(Dataset excerpt)

::::::

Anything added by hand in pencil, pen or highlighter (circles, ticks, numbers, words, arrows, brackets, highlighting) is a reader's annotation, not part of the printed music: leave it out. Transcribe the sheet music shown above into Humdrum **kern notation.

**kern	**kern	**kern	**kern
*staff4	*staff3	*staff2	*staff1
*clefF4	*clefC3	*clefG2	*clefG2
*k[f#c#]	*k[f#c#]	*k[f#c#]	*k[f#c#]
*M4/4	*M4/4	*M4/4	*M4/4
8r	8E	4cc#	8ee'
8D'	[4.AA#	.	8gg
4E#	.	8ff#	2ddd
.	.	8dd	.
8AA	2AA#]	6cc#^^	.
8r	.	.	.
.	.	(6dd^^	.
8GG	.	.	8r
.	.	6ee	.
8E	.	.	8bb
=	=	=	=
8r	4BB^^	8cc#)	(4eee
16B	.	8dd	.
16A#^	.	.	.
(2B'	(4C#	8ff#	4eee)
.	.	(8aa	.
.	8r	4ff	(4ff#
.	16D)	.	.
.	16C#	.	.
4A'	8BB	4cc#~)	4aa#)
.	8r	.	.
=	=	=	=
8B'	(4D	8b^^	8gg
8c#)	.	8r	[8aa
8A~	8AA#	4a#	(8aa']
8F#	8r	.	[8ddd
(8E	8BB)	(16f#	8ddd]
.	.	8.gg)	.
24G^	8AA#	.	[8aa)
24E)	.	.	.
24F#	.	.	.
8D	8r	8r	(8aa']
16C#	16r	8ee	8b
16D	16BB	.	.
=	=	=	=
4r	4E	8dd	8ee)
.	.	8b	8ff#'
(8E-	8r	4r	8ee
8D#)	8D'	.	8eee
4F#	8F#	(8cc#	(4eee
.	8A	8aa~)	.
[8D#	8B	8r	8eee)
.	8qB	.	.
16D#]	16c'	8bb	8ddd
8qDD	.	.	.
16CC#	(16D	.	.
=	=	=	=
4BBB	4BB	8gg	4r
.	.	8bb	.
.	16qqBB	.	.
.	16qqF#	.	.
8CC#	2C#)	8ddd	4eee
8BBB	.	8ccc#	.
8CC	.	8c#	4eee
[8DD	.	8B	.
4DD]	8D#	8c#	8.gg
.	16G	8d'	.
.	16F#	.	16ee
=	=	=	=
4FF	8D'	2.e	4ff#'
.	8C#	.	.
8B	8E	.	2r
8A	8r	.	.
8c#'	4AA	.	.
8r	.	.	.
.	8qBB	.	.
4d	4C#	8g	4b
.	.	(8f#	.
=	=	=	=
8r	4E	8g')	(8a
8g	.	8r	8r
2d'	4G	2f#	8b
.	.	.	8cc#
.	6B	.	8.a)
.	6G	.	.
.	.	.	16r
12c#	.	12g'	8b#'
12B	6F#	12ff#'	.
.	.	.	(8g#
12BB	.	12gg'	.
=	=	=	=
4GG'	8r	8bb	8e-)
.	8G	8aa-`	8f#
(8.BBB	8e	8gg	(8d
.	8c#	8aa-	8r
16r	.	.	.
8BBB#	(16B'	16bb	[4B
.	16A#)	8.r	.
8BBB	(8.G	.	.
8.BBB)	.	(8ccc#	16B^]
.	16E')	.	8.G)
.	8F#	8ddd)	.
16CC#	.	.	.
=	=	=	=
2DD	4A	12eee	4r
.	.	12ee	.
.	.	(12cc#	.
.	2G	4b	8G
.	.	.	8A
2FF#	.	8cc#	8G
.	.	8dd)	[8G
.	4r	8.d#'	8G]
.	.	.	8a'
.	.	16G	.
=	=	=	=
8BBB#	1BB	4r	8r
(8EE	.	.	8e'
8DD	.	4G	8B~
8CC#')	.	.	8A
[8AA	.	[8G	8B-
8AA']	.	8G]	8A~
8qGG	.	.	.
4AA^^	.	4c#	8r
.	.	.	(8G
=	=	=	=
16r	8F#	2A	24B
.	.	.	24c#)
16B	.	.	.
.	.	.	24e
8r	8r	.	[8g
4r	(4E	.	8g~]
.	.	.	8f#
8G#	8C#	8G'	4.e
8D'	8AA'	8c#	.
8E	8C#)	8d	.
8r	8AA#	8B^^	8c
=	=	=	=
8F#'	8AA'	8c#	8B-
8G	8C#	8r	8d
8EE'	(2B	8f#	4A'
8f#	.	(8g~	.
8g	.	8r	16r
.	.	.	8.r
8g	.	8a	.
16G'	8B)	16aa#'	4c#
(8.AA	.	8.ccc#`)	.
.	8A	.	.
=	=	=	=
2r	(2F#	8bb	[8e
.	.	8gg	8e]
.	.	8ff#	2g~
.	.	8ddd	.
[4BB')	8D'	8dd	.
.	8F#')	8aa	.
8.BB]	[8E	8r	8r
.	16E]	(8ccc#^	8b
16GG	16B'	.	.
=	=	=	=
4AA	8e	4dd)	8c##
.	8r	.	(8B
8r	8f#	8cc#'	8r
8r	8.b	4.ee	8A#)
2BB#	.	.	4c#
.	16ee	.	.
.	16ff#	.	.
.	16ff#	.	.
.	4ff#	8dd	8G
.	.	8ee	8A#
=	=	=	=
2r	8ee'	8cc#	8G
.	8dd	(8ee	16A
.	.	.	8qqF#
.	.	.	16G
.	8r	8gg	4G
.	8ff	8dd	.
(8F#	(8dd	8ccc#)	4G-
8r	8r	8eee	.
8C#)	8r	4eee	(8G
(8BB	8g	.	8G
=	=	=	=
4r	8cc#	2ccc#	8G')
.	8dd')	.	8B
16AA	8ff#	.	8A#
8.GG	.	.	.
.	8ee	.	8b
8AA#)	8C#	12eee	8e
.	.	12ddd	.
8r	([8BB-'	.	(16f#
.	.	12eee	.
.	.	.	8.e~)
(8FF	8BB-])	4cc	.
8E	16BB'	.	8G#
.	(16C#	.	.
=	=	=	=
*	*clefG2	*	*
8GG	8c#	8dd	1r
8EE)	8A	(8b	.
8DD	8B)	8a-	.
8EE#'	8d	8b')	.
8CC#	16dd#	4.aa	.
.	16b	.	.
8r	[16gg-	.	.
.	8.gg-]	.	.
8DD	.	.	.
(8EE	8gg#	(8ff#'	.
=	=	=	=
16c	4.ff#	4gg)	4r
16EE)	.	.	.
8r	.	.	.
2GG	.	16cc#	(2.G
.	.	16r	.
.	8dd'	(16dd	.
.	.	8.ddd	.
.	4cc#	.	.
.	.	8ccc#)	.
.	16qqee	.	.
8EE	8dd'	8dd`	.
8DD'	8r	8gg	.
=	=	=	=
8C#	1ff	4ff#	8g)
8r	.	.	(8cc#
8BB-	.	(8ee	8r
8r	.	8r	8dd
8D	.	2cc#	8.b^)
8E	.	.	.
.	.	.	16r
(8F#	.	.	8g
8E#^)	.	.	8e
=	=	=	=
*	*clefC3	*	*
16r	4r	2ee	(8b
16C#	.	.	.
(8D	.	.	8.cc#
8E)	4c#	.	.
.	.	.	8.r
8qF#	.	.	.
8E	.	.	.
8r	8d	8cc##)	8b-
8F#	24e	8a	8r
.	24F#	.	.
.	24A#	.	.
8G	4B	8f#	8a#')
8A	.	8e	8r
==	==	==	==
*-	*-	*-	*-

::::::

Show every line of the dataset excerpt above that contains the string "kern", treating uppercase and lowercase letters as distinct.

▶ **Exercise result**:
Anything added by hand in pencil, pen or highlighter (circles, ticks, numbers, words, arrows, brackets, highlighting) is a reader's annotation, not part of the printed music: leave it out. Transcribe the sheet music shown above into Humdrum **kern notation.
**kern	**kern	**kern	**kern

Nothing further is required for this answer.